** Opening Information supplied block **
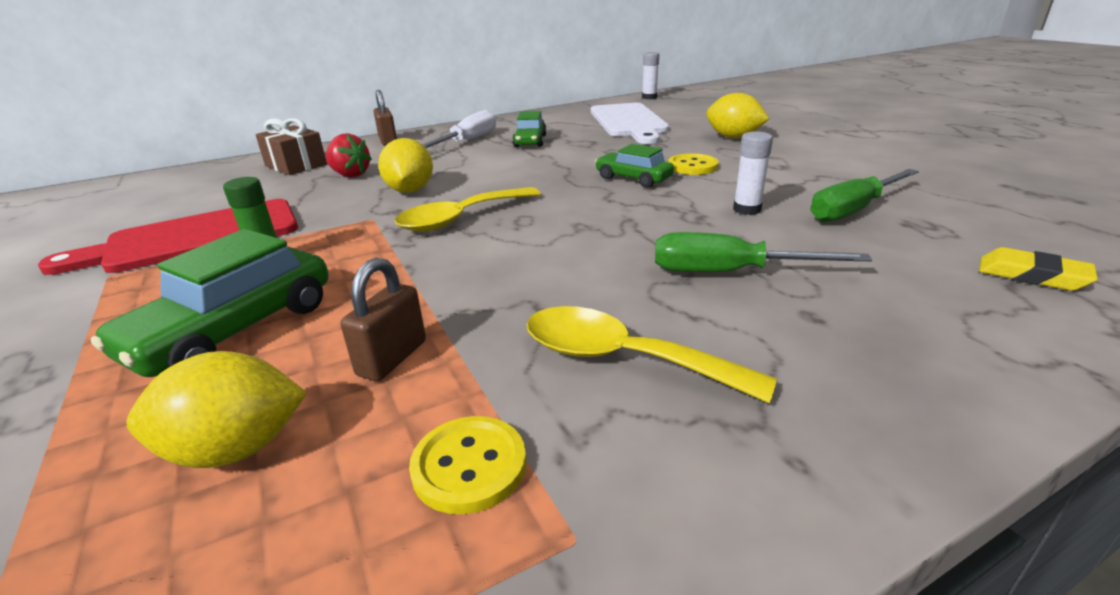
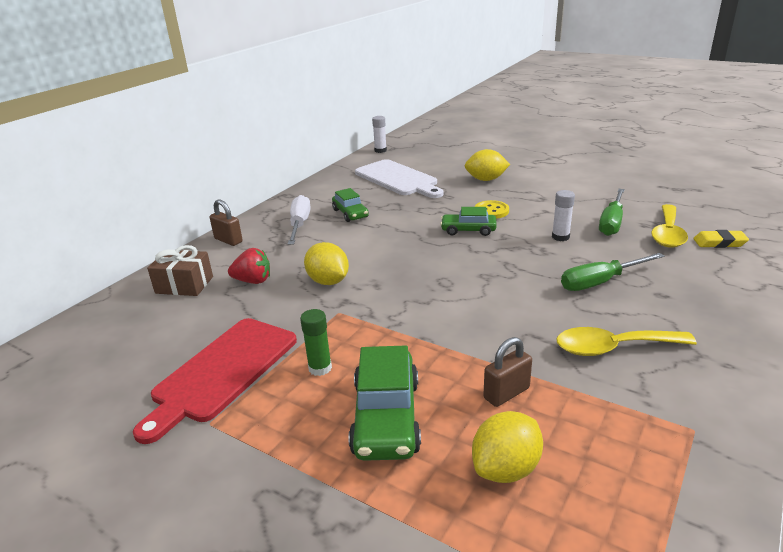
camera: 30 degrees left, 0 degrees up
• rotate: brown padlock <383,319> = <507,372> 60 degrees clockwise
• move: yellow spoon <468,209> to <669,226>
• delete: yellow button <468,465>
** Closing Information supplied block **
**About this task:** The lines to copy are those above that contain the string "degrees".

**Answer to this problem:**
camera: 30 degrees left, 0 degrees up
• rotate: brown padlock <383,319> = <507,372> 60 degrees clockwise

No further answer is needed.